# The problem
Look through the records below and collect all lines that hold the string "round".

# Records to use

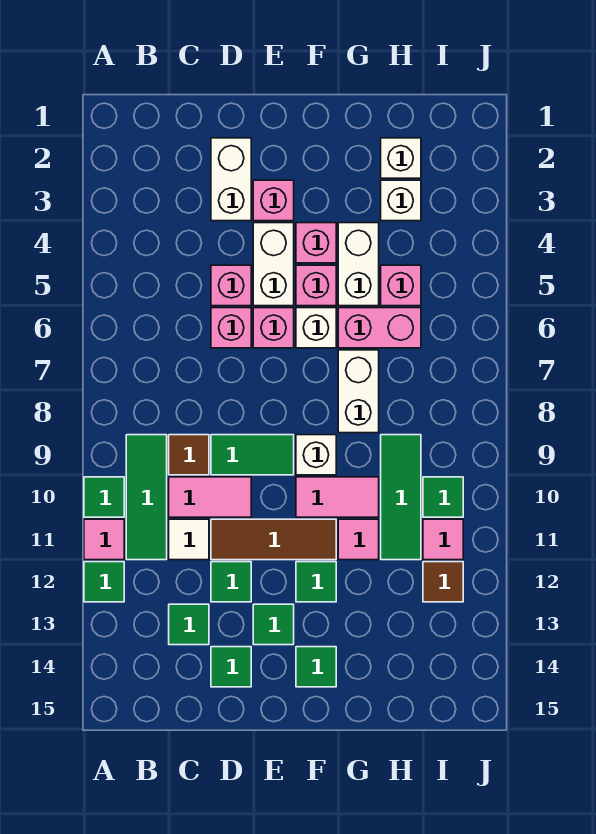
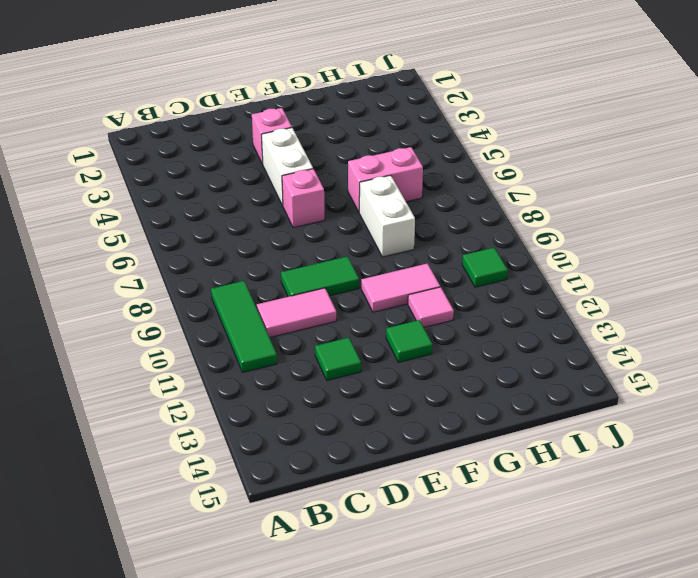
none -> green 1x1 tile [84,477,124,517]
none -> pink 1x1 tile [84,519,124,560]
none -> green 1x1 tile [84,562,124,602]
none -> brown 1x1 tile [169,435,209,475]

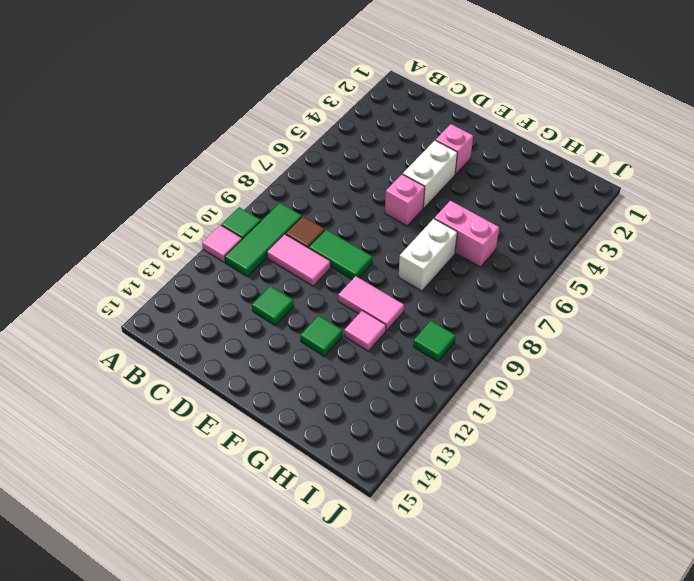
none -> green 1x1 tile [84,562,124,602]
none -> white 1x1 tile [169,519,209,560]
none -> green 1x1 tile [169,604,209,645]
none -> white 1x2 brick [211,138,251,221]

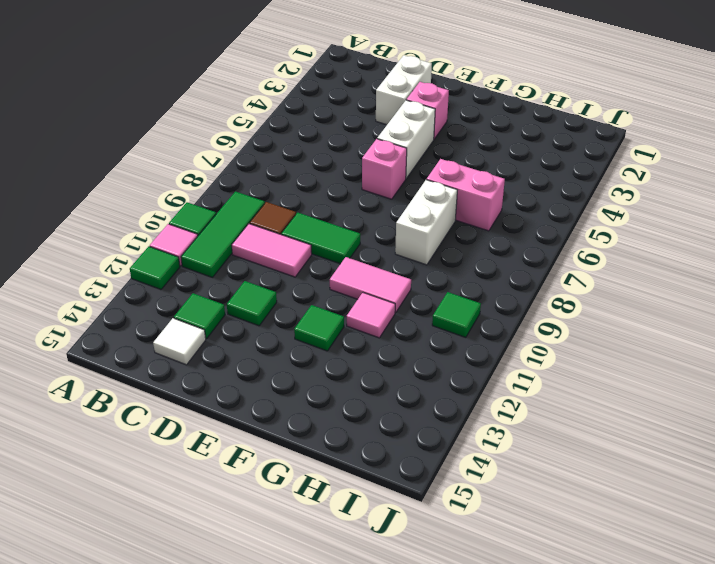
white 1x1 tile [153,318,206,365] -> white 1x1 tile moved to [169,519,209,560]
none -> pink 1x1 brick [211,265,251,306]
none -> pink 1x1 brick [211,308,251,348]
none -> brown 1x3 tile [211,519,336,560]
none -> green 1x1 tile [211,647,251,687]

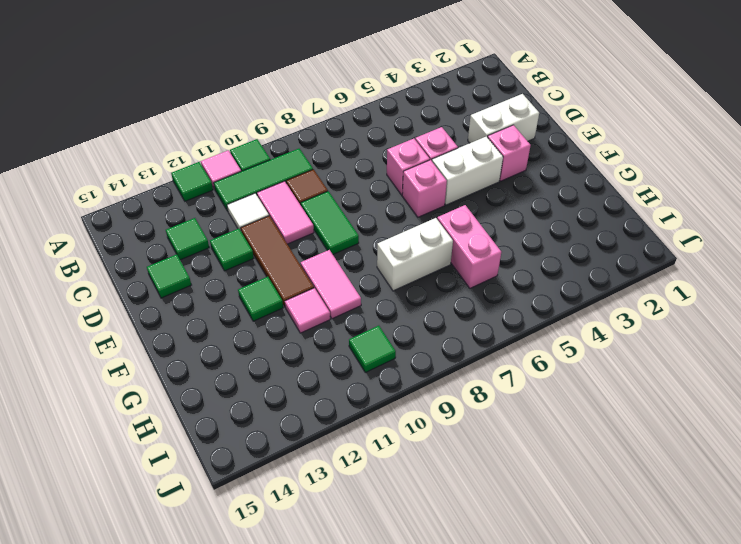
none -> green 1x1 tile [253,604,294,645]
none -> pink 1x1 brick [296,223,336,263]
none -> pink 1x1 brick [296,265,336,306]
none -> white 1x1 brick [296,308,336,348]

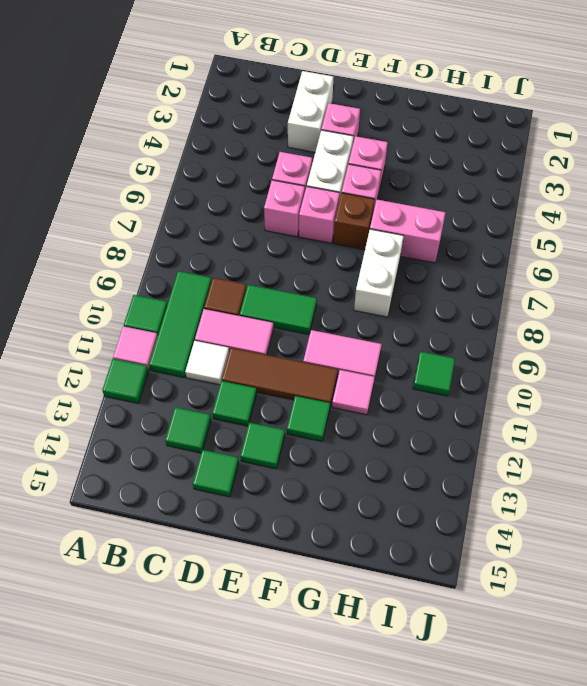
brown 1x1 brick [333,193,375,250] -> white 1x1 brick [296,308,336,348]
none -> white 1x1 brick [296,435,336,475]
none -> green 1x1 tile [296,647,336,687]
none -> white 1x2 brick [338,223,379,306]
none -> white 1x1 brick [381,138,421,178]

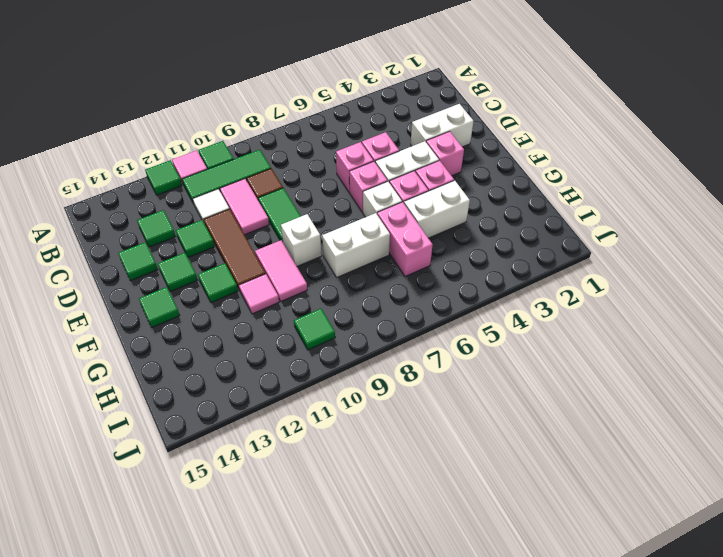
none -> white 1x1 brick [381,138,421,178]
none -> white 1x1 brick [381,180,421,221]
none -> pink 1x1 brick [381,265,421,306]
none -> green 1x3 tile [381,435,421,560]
==
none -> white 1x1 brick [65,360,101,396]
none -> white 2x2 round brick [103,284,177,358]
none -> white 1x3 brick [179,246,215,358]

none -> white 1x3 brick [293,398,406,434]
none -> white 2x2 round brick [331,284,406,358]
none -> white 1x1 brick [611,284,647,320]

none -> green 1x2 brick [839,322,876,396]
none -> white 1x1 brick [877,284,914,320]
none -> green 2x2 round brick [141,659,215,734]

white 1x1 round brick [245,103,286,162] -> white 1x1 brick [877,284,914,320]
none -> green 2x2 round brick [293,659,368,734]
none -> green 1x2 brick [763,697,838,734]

# Answer to this task
none -> white 2x2 round brick [103,284,177,358]
none -> white 2x2 round brick [331,284,406,358]
none -> green 2x2 round brick [141,659,215,734]
white 1x1 round brick [245,103,286,162] -> white 1x1 brick [877,284,914,320]
none -> green 2x2 round brick [293,659,368,734]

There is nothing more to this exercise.